• _The problem_:
If a line in the data holds the string "spray", list it.

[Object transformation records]
= = = =
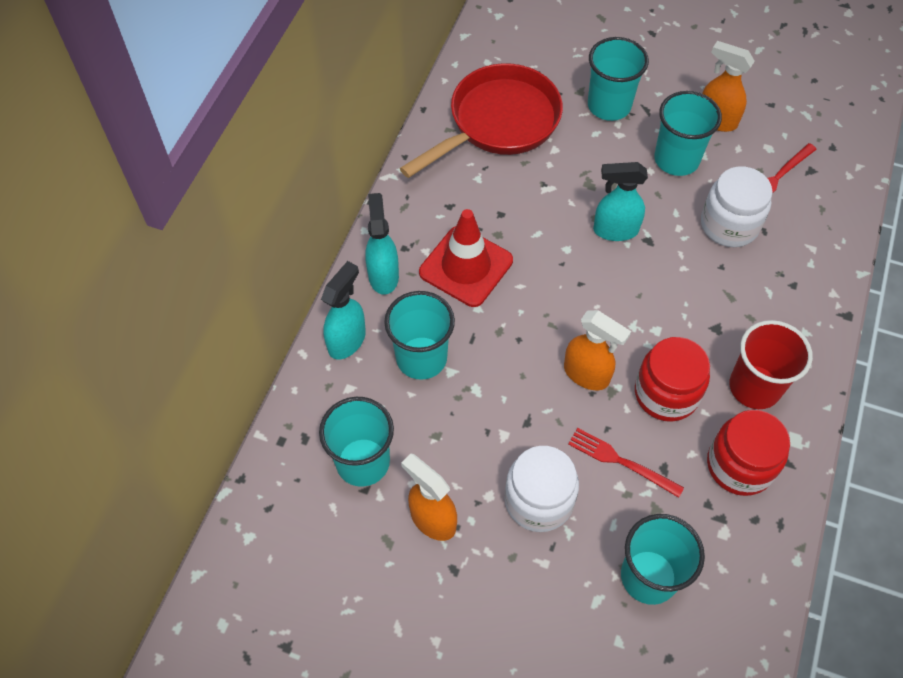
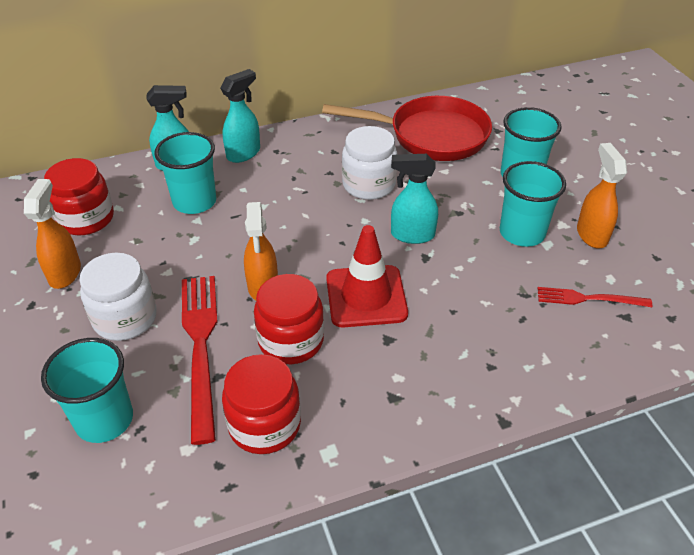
camera: 50 degrees right, 15 degrees down
turquoise cup [319,397,394,487] -> red jar [44,158,114,235]
red traffic cone [419,209,513,307] -> red traffic cone moved to [326,225,408,328]
red fork [568,428,684,498] -> red fork [182,276,217,445], size x1.77
turquoise spray bottle [593,162,648,241] -> turquoise spray bottle turned 45 degrees counterclockwise [391,154,438,244]
white jar [701,166,773,247] -> white jar moved to [342,126,397,200]
red cup [729,320,813,409] -> none

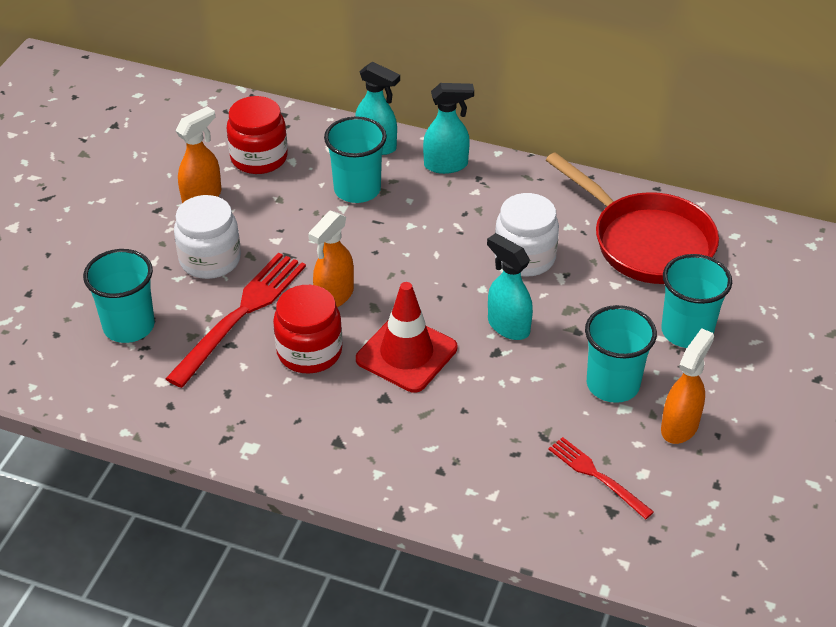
camera: 40 degrees right, 0 degrees up
red jar [222,354,301,454] -> none

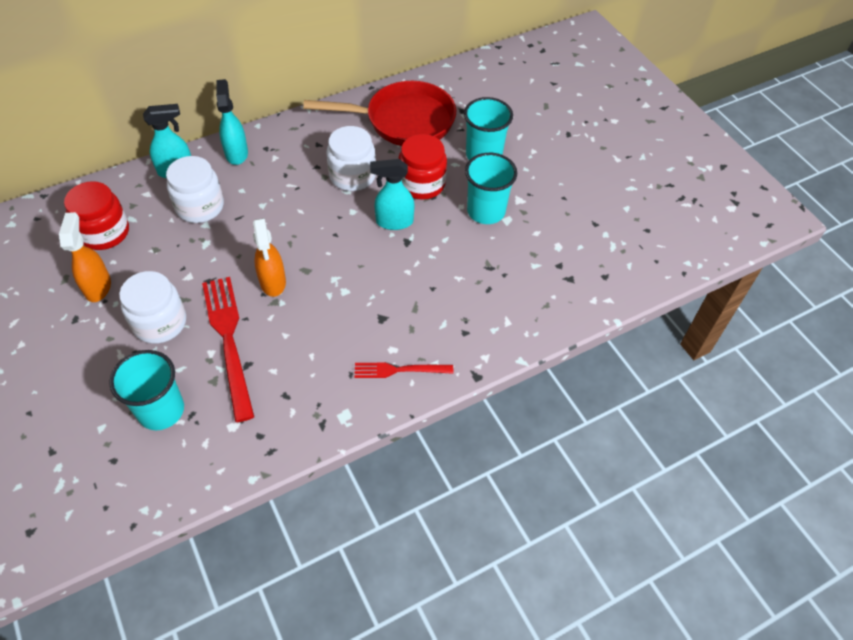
camera: 50 degrees left, 10 degrees up
red jar [273,285,342,374] -> red jar moved to [398,134,447,200]
turquoise cup [324,116,387,203] -> white jar [166,156,224,223]
red traffic cone [356,282,457,392] -> none
turquoise spray bottle [423,83,474,174] -> turquoise spray bottle turned 45 degrees counterclockwise [216,79,248,165]
red fork [548,437,654,519] -> red fork moved to [354,362,453,378]
orange spray bottle [661,328,714,444] -> none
= = = =
• _Result of this exercise_:
turquoise spray bottle [593,162,648,241] -> turquoise spray bottle turned 45 degrees counterclockwise [391,154,438,244]
turquoise spray bottle [423,83,474,174] -> turquoise spray bottle turned 45 degrees counterclockwise [216,79,248,165]
orange spray bottle [661,328,714,444] -> none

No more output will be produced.